§ **Problem description**:
Copy all records exactly, excluding images.

§ **Extracted data**:
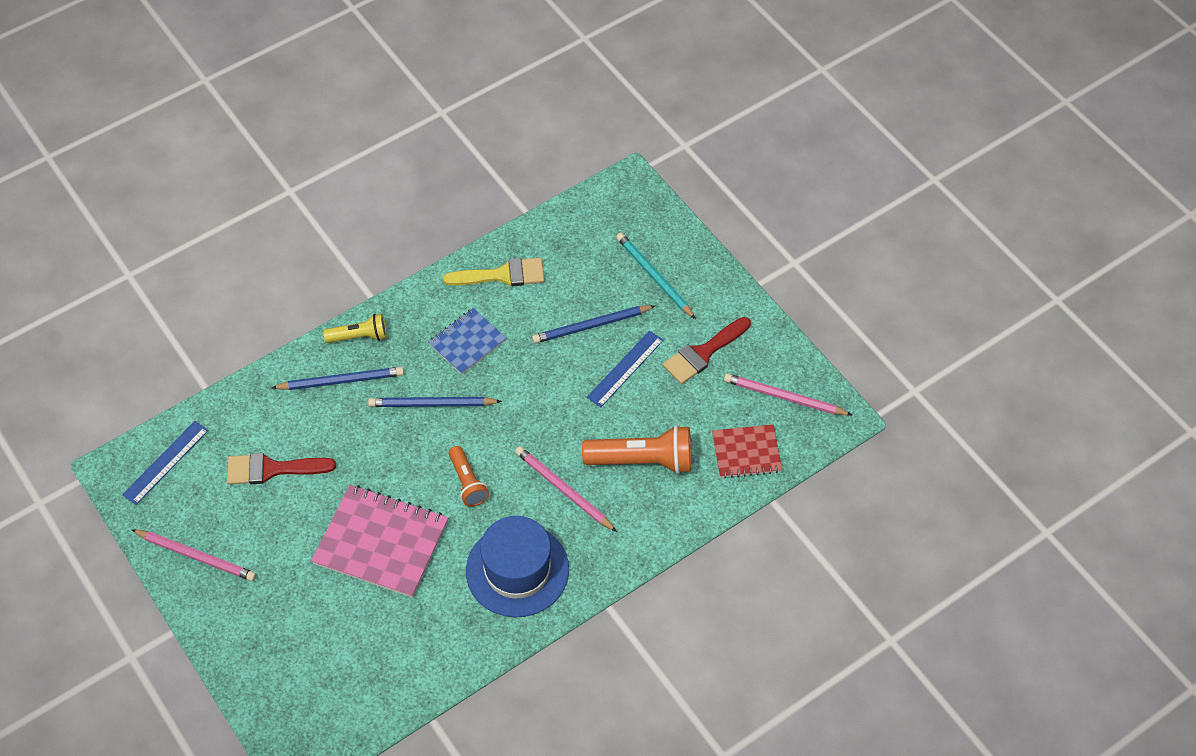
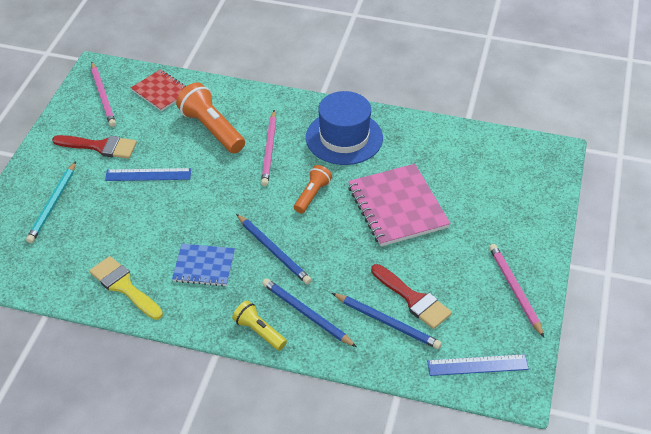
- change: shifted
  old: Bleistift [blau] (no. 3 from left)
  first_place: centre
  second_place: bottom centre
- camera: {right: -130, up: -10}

§ **Task output**:
- change: shifted
  old: Bleistift [blau] (no. 3 from left)
  first_place: centre
  second_place: bottom centre
- camera: {right: -130, up: -10}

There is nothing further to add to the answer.